Task requirements.
Given the material below, output exactly the lines from the line with "camera: 70 degrees left, 5 degrees up" to the line with "(391, 332) = (518, 242): pink", both ends included, and no other lines.

Dataset entries.

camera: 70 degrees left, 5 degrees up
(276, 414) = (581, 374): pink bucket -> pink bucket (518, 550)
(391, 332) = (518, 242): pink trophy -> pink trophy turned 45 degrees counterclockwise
==
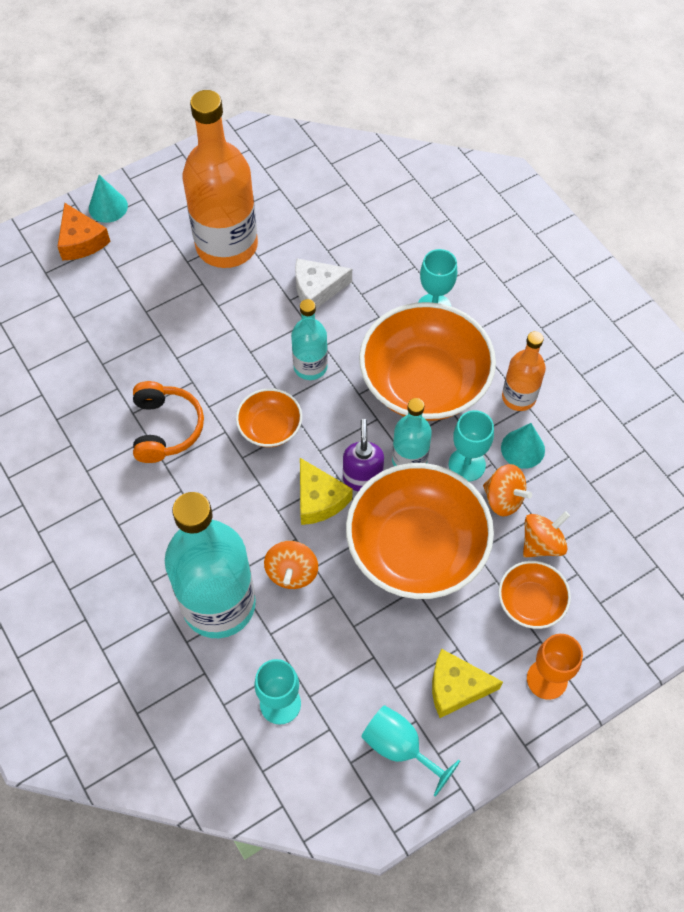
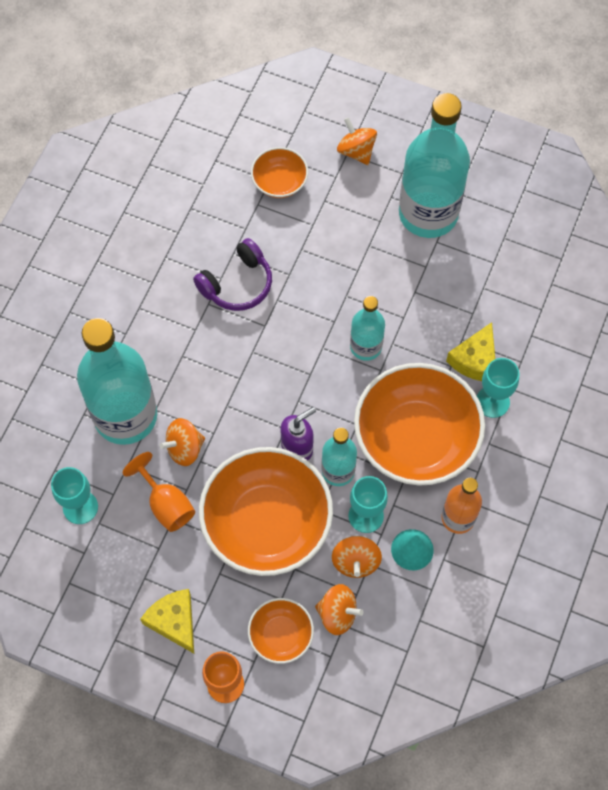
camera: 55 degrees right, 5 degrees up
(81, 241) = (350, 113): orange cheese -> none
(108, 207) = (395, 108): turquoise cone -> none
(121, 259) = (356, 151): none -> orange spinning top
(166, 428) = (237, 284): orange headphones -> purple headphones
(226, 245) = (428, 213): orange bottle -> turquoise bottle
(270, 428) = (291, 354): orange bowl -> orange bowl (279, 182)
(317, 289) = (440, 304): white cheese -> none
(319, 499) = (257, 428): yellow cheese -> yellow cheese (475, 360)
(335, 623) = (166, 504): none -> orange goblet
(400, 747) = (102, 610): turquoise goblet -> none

Answer for this exercise.
camera: 70 degrees left, 5 degrees up
(276, 414) = (581, 374): pink bucket -> pink bucket (518, 550)
(391, 332) = (518, 242): pink trophy -> pink trophy turned 45 degrees counterclockwise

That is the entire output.